> GIVEN REQUEST:
Pull out every line of the records that contains the string "kern", counting a match only when upper and lower case are the same. Copy each of those lines in full.
[START OF PROVIDED ENTRIES]
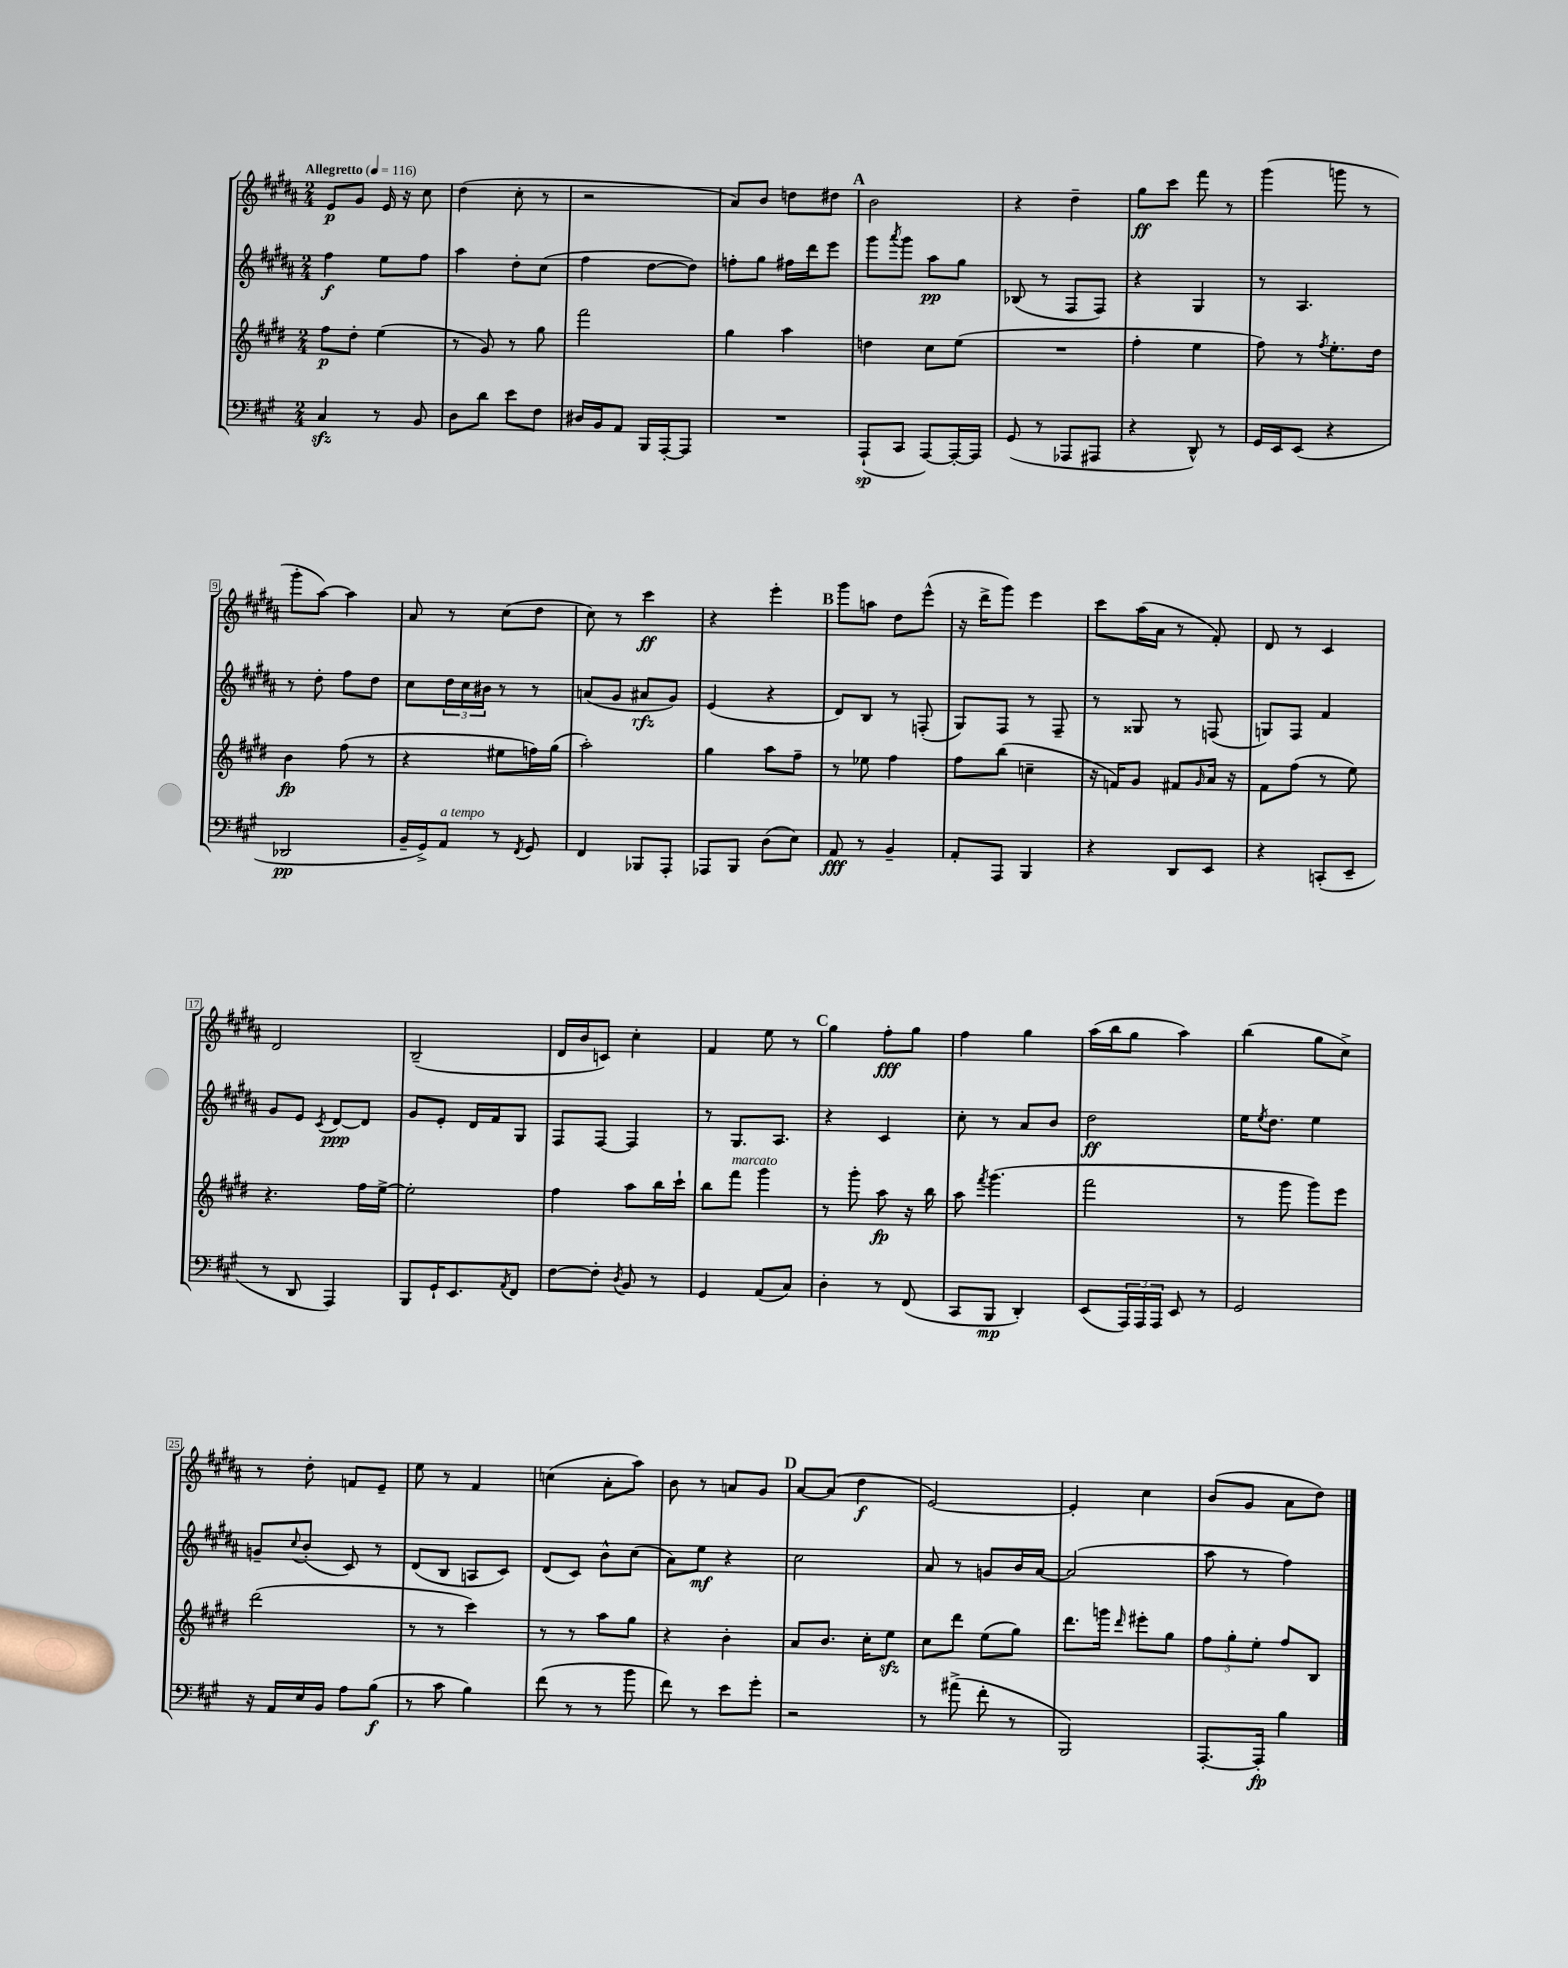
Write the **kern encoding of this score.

**kern	**dynam	**kern	**dynam	**kern	**dynam	**kern	**dynam
*part4	*part4	*part3	*part3	*part2	*part2	*part1	*part1
*staff4	*staff4	*staff3	*staff3	*staff2	*staff2	*staff1	*staff1
*clefF4	*	*clefG2	*	*clefG2	*	*clefG2	*
*k[f#c#g#]	*	*k[f#c#g#d#]	*	*k[f#c#g#d#a#]	*	*k[f#c#g#d#a#]	*
*M2/4	*	*M2/4	*	*M2/4	*	*M2/4	*
*MM116	*	*MM116	*	*MM116	*	*MM116	*
=1	=1	=1	=1	=1	=1	=1	=1
!	!	!	!	!	!	!LO:TX:a:B:t=Allegretto	!
4C#zz/	.	8ff#\L	p	4ff#\	f	8e/L	p
.	.	8dd#'\J	.	.	.	8g#/J	.
8r	.	(4ee\	.	8ee\L	.	16e/	.
.	.	.	.	.	.	16r	.
8BB/	.	.	.	8ff#\J	.	8cc#\	.
=2	=2	=2	=2	=2	=2	=2	=2
8D\L	.	8r	.	4aa#\	.	(4dd#\	.
8d\J	.	8g#/)	.	.	.	.	.
8e\L	.	8r	.	8dd#'\L	.	8cc#'\	.
8F#\J	.	8gg#\	.	(8cc#\J	.	8r	.
=3	=3	=3	=3	=3	=3	=3	=3
16D#X/LL	.	2fff#\	.	4ff#\	.	2r	.
16BB/J	.	.	.	.	.	.	.
8AA/J	.	.	.	.	.	.	.
16BBB/LL	.	.	.	[8dd#\L	.	.	.
[16AAA'/J	.	.	.	.	.	.	.
8AAA/J]	.	.	.	8dd#\J])	.	.	.
=4	=4	=4	=4	=4	=4	=4	=4
2r	.	4gg#\	.	8ffn'\L	.	8a#/L)	.
.	.	.	.	8gg#\J	.	8b/J	.
.	.	4aa\	.	16ff#X\LL	.	8ddn\L	.
.	.	.	.	16ddd#\J	.	.	.
.	.	.	.	8eee\J	.	8dd#X\J	.
!!LO:REH:place=s1:t=A
=5	=5	=5	=5	=5	=5	=5	=5
(8AAA`/L	sp	4ddn\	.	8ggg#\L	.	2b\	.
.	.	.	.	8qaaa#/	.	.	.
8CC#/J	.	.	.	8ggg#\J	.	.	.
[8AAA/L)	.	8cc#\L	.	8aa#\L	pp	.	.
16AAA'/L_	.	(8ee\J	.	8gg#\J	.	.	.
16AAA/JJ]	.	.	.	.	.	.	.
=6	=6	=6	=6	=6	=6	=6	=6
(8GG#/	.	2r	.	(8B-X/	.	4r	.
8r	.	.	.	8r	.	.	.
8AAA-X/L	.	.	.	8F#/L	.	4dd#~\	.
8AAA#X/J	.	.	.	8F#/J)	.	.	.
=7	=7	=7	=7	=7	=7	=7	=7
4r	.	4ff#'\	.	4r	.	8gg#\L	ff
.	.	.	.	.	.	8ccc#\J	.
8DD^^/)	.	4ee\	.	4G#/	.	8fff#\	.
8r	.	.	.	.	.	8r	.
=8	=8	=8	=8	=8	=8	=8	=8
16GG#/LL	.	8ff#\)	.	8r	.	(4ggg#\	.
16EE/J	.	.	.	.	.	.	.
(8EE/J	.	8r	.	4.A#/	.	.	.
.	.	8qff#/	.	.	.	.	.
4r	.	8.ee'\L	.	.	.	8gggn\	.
.	.	.	.	.	.	8r	.
.	.	16dd#\Jk	.	.	.	.	.
!!LO:LB:g=z
=9	=9	=9	=9	=9	=9	=9	=9
2DD-X/	pp	4b\	fp	8r	.	8ggg#'\L	.
.	.	.	.	8dd#'\	.	[8aa#\J)	.
.	.	(8ff#\	.	8ff#\L	.	4aa#\]	.
.	.	8r	.	8dd#\J	.	.	.
=10	=10	=10	=10	=10	=10	=10	=10
16BB~/LL	.	4r	.	8cc#\L	.	8a#/	.
16GG#^/J)	.	.	.	.	.	.	.
!LO:TX:a:i:t=a tempo	!	!	!	!	!	!	!
8AA/J	.	.	.	24dd#\L	.	8r	.
.	.	.	.	24cc#\	.	.	.
.	.	.	.	24b#X\JJ	.	.	.
8r	.	8ee#X\L	.	8r	.	(8cc#\L	.
8qFF#/	.	.	.	.	.	.	.
8GG#/	.	16ffn\L)	.	8r	.	8dd#\J	.
.	.	(16gg#\JJ	.	.	.	.	.
=11	=11	=11	=11	=11	=11	=11	=11
4FF#/	.	2aa'\)	.	(8an/L	.	8cc#\)	.
.	.	.	.	8g#/J	.	8r	.
8BBB-X/L	.	.	.	8a#X/L	rfz	4ccc#\	ff
8AAA'/J	.	.	.	8g#/J)	.	.	.
=12	=12	=12	=12	=12	=12	=12	=12
8AAA-X/L	.	4gg#\	.	(4e/	.	4r	.
8BBB/J	.	.	.	.	.	.	.
(8D\L	.	8aa\L	.	4r	.	4eee'\	.
8E\J)	.	8ff#~\J	.	.	.	.	.
!!LO:REH:place=s1:t=B
=13	=13	=13	=13	=13	=13	=13	=13
8AA/	fff	8r	.	8d#/L)	.	8ggg#\L	.
8r	.	8ee-X\	.	8B/J	.	8aan\J	.
4BB~/	.	4ff#\	.	8r	.	8dd#\L	.
.	.	.	.	(8Fn'/	.	(8eee^^\J	.
=14	=14	=14	=14	=14	=14	=14	=14
8AA'/L	.	8ff#\L	.	8G#/L)	.	16r	.
.	.	.	.	.	.	16ddd#^\KL	.
8AAA/J	.	(8bb\J	.	8F#/J	.	8ggg#\J)	.
4BBB/	.	4ccn~\	.	8r	.	4eee\	.
.	.	.	.	8F#~/	.	.	.
=15	=15	=15	=15	=15	=15	=15	=15
4r	.	16r	.	8r	.	8ccc#\L	.
.	.	16fn/KL)	.	.	.	.	.
.	.	8g#/J	.	8G##X/	.	(16aa#\L	.
.	.	.	.	.	.	16a#\JJ	.
8DD/L	.	8f#X/L	.	8r	.	8r	.
.	.	16qqg#/	.	.	.	.	.
8EE/J	.	16a/Jk	.	(8Fn/	.	8f#'/)	.
.	.	16r	.	.	.	.	.
=16	=16	=16	=16	=16	=16	=16	=16
4r	.	8f#\L	.	8Gn/L)	.	8d#/	.
.	.	(8ff#\J	.	8F#/J	.	8r	.
(8CCn'/L	.	8r	.	4f#/	.	4c#/	.
8EE~/J	.	8ee\)	.	.	.	.	.
!!LO:LB:g=z
=17	=17	=17	=17	=17	=17	=17	=17
8r	.	4.r	.	8g#/L	.	2d#/	.
8DD/	.	.	.	8e/J	.	.	.
.	.	.	.	8qc#/	.	.	.
4AAA/)	.	.	.	[8d#/L	ppp	.	.
.	.	16ff#\LL	.	8d#/J]	.	.	.
.	.	[16ee^\JJ	.	.	.	.	.
=18	=18	=18	=18	=18	=18	=18	=18
8BBB/L	.	2ee'\]	.	8g#/L	.	(2B~/	.
16GG#`/K	.	.	.	8e'/J	.	.	.
8.EE/	.	.	.	.	.	.	.
.	.	.	.	16d#/LL	.	.	.
.	.	.	.	16f#/J	.	.	.
8qAA/	.	.	.	.	.	.	.
8FF#/J	.	.	.	8G#/J	.	.	.
=19	=19	=19	=19	=19	=19	=19	=19
[8F#\L	.	4ff#\	.	8F#/L	.	16d#/LL	.
.	.	.	.	.	.	16b/J	.
8F#'\J]	.	.	.	[8F#/J	.	8cn/J)	.
8qD/	.	.	.	.	.	.	.
8BB/	.	8aa\L	.	4F#/]	.	4cc#'\	.
8r	.	16bb\L	.	.	.	.	.
.	.	16ccc#`\JJ	.	.	.	.	.
=20	=20	=20	=20	=20	=20	=20	=20
4GG#/	.	8bb\L	.	8r	.	4f#/	.
!	!	!LO:TX:a:i:t=marcato	!	!	!	!	!
.	.	8fff#\J	.	8.G#/L	.	.	.
(8AA/L	.	4ggg#\	.	.	.	8ee\	.
.	.	.	.	8.A#/J	.	.	.
8C#/J)	.	.	.	.	.	8r	.
!!LO:REH:place=s1:t=C
=21	=21	=21	=21	=21	=21	=21	=21
4D'\	.	8r	.	4r	.	4gg#\	.
.	.	8ggg#'\	.	.	.	.	.
8r	.	8aa\	fp	4c#/	.	8ff#'\L	fff
(8FF#/	.	16r	.	.	.	8gg#\J	.
.	.	16bb\	.	.	.	.	.
=22	=22	=22	=22	=22	=22	=22	=22
8CC#/L	.	8aa\	.	8cc#'\	.	4ff#\	.
.	.	8qfff#/	.	.	.	.	.
8BBB/J	mp	(4.ggg#\	.	8r	.	.	.
4DD'/)	.	.	.	8a#/L	.	4gg#\	.
.	.	.	.	8b/J	.	.	.
=23	=23	=23	=23	=23	=23	=23	=23
(8EE/L	.	2fff#\	.	2dd#\	ff	(16aa#\LL	.
.	.	.	.	.	.	16bb\J	.
24AAA/L)	.	.	.	.	.	8gg#\J	.
24AAA/	.	.	.	.	.	.	.
24AAA/JJ	.	.	.	.	.	.	.
8EE/	.	.	.	.	.	4aa#\)	.
8r	.	.	.	.	.	.	.
=24	=24	=24	=24	=24	=24	=24	=24
2GG#/	.	8r	.	16ee\KL	.	(4bb\	.
.	.	.	.	8qee/	.	.	.
.	.	.	.	8.dd#\J	.	.	.
.	.	8ggg#\	.	.	.	.	.
.	.	8ggg#\L)	.	4ee\	.	8gg#\L	.
.	.	8eee\J	.	.	.	8cc#^\J)	.
!!LO:LB:g=z
=25	=25	=25	=25	=25	=25	=25	=25
16r	.	(2ddd#\	.	8gn~/L	.	8r	.
16AA/LL	.	.	.	.	.	.	.
.	.	.	.	8qqcc#/	.	.	.
16E/	.	.	.	(8b'/J	.	8dd#'\	.
16BB/JJ	.	.	.	.	.	.	.
8A\L	.	.	.	8c#/)	.	8fn/L	.
(8B\J	f	.	.	8r	.	8e~/J	.
=26	=26	=26	=26	=26	=26	=26	=26
8r	.	8r	.	(8d#/L	.	8ee\	.
8c#\	.	8r	.	8B/J	.	8r	.
4B\)	.	4ccc#\)	.	8An/L	.	4f#/	.
.	.	.	.	8c#/J)	.	.	.
=27	=27	=27	=27	=27	=27	=27	=27
(8f#\	.	8r	.	(8d#/L	.	(4ccn\	.
8r	.	8r	.	8c#/J)	.	.	.
8r	.	8aa\L	.	8b^^\L	.	8a#'\L	.
8b\	.	8gg#\J	.	(8cc#\J	.	8aa#\J)	.
=28	=28	=28	=28	=28	=28	=28	=28
8f#\)	.	4r	.	8a#\L)	.	8b\	.
8r	.	.	.	8ee\J	mf	8r	.
8e\L	.	4b'\	.	4r	.	8an/L	.
8g#'\J	.	.	.	.	.	8g#/J	.
!!LO:REH:place=s1:t=D
=29	=29	=29	=29	=29	=29	=29	=29
2r	.	8a/L	.	2cc#\	.	[8a#/L	.
.	.	8.b/J	.	.	.	(8a#/J]	.
.	.	.	.	.	.	4dd#\	f
.	.	16cc#'\KL	.	.	.	.	.
.	.	8eezz\J	.	.	.	.	.
=30	=30	=30	=30	=30	=30	=30	=30
8r	.	8cc#\L	.	8a#/	.	[2e/)	.
(8a#X^\	.	8ddd#\J	.	8r	.	.	.
8f#'\	.	(8ee\L	.	8gn/L	.	.	.
8r	.	8gg#\J)	.	16b/L	.	.	.
.	.	.	.	[16a#/JJ	.	.	.
=31	=31	=31	=31	=31	=31	=31	=31
2BBB/)	.	8.ddd#\L	.	(2a#/]	.	4e'/]	.
.	.	16gggn\Jk	.	.	.	.	.
.	.	16qqddd#/	.	.	.	.	.
.	.	8eee#X'\L	.	.	.	4cc#\	.
.	.	8gg#\J	.	.	.	.	.
=32	=32	=32	=32	=32	=32	=32	=32
[8.AAA'/L	.	12ff#\L	.	8aa#\	.	(8b/L	.
.	.	12gg#'\	.	.	.	.	.
.	.	.	.	8r	.	8g#/J	.
.	.	12ee'\J	.	.	.	.	.
16AAA'/Jk]	fp	.	.	.	.	.	.
4B\	.	8ff#/L	.	4ff#\)	.	8a#\L	.
.	.	8B/J	.	.	.	8dd#\J)	.
==	==	==	==	==	==	==	==
*-	*-	*-	*-	*-	*-	*-	*-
[END OF PROVIDED ENTRIES]
> TASK RESULT:
Write the **kern encoding of this score.
**kern	**dynam	**kern	**dynam	**kern	**dynam	**kern	**dynam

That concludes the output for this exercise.